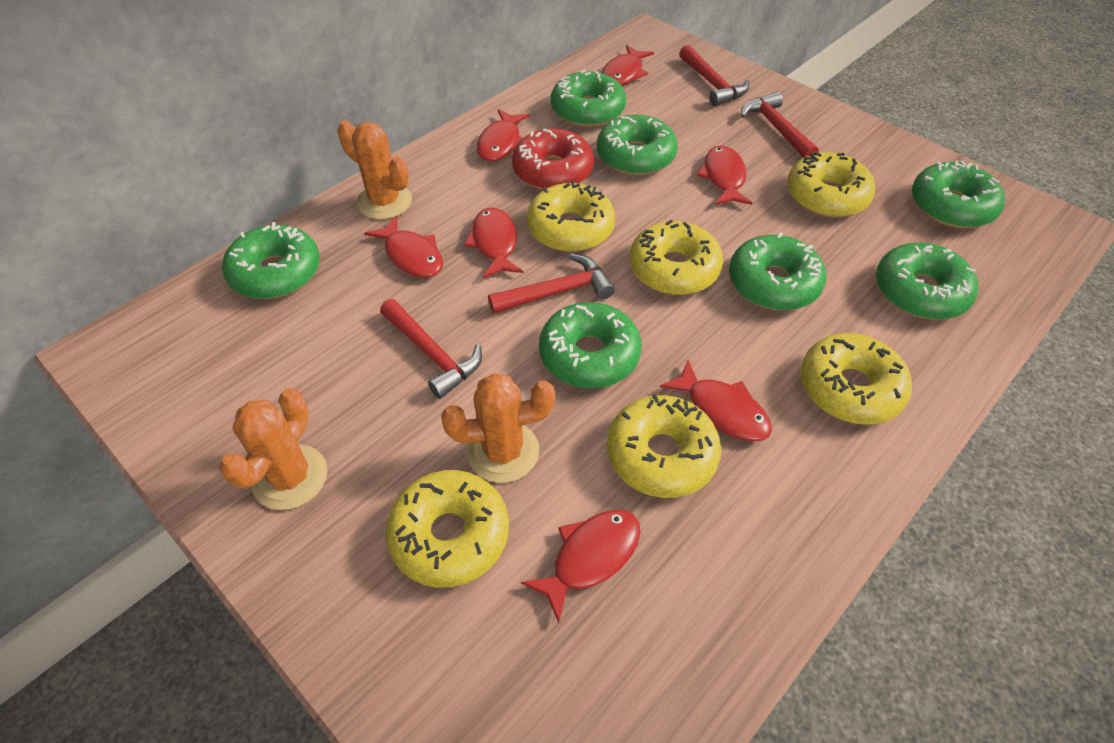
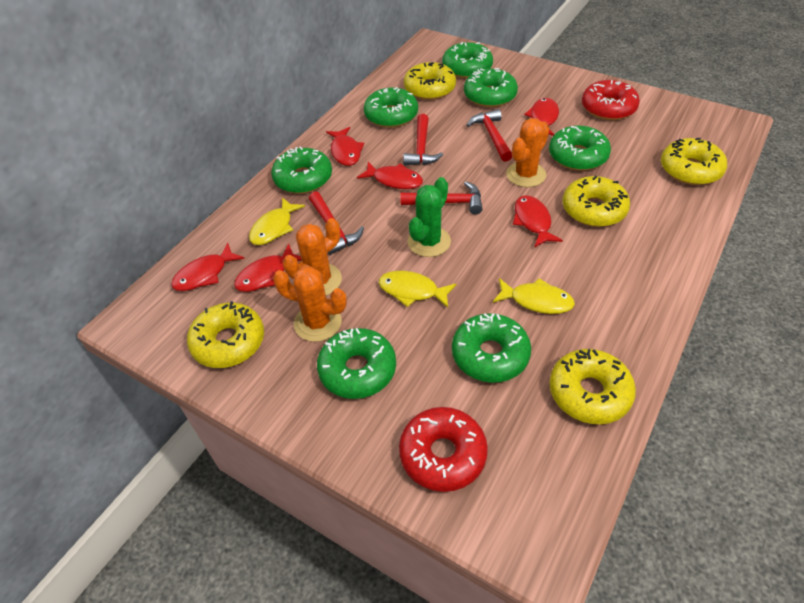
green cactus: 0 -> 1
red donut: 1 -> 2
red fish: 7 -> 6
yellow donut: 6 -> 5
yellow fish: 0 -> 3

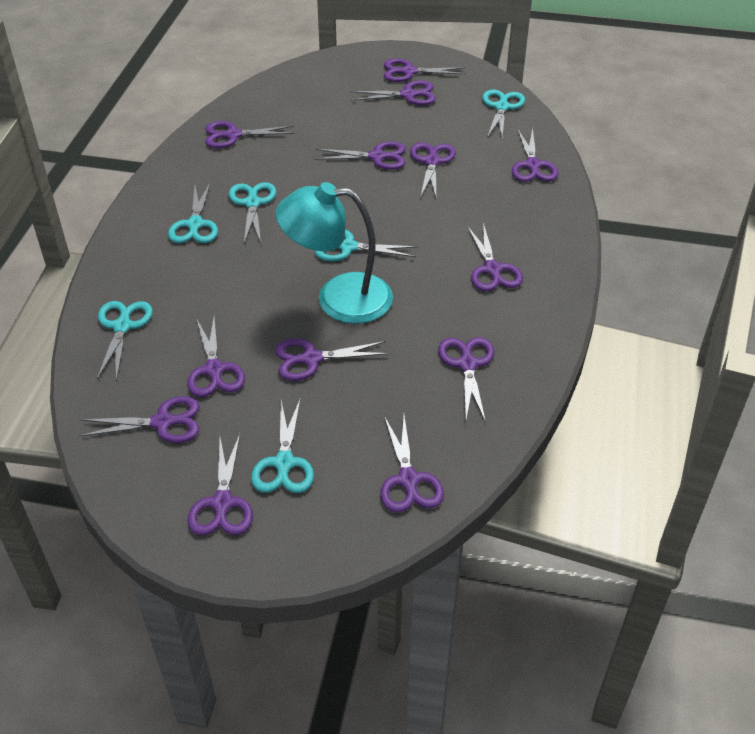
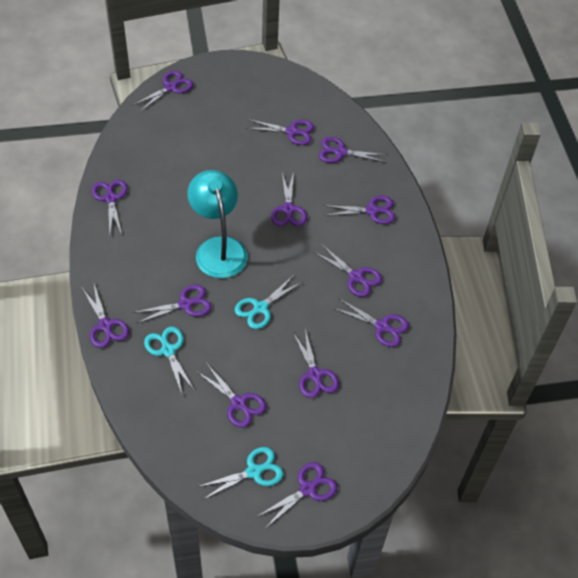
turquoise scissors: 6 -> 3

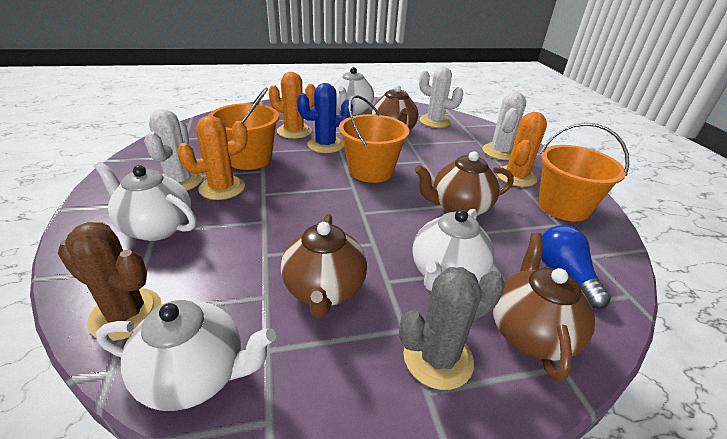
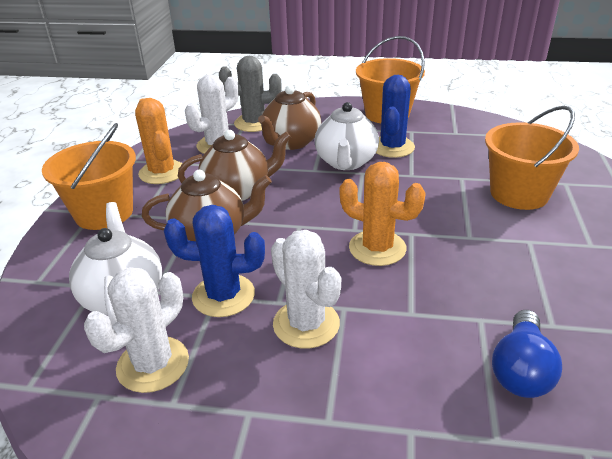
blue cactus: 1 -> 2
brown cactus: 1 -> 0
brown teapot: 4 -> 3
orange cactus: 3 -> 2
white teapot: 4 -> 2

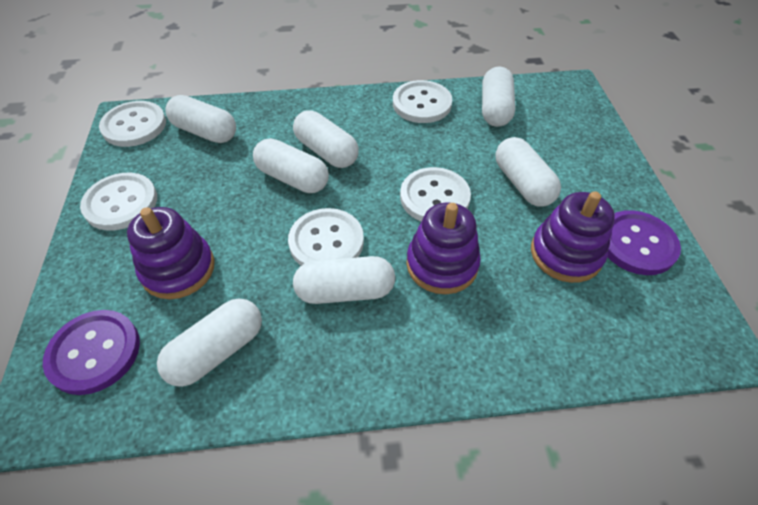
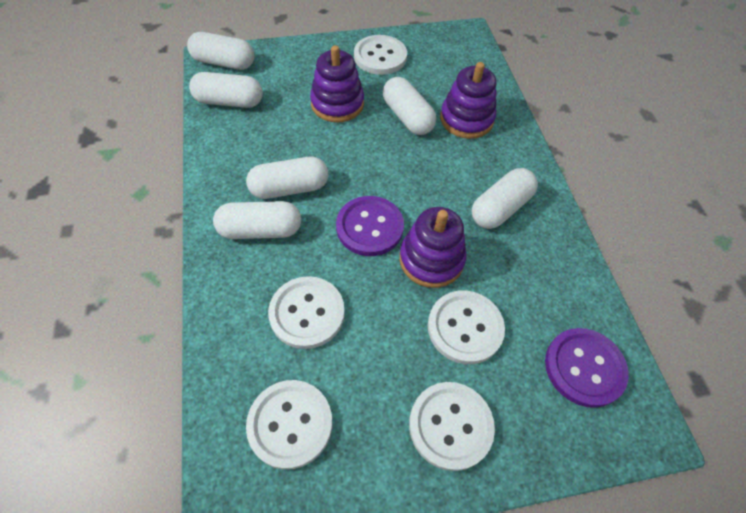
white capsule: 7 -> 6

────────────────

## Activity
Write out each entry above once more, exactly as written, and drop the pictures.

## Finished exercise
green cactus: 0 -> 1
red donut: 1 -> 2
red fish: 7 -> 6
yellow donut: 6 -> 5
yellow fish: 0 -> 3

turquoise scissors: 6 -> 3

blue cactus: 1 -> 2
brown cactus: 1 -> 0
brown teapot: 4 -> 3
orange cactus: 3 -> 2
white teapot: 4 -> 2

white capsule: 7 -> 6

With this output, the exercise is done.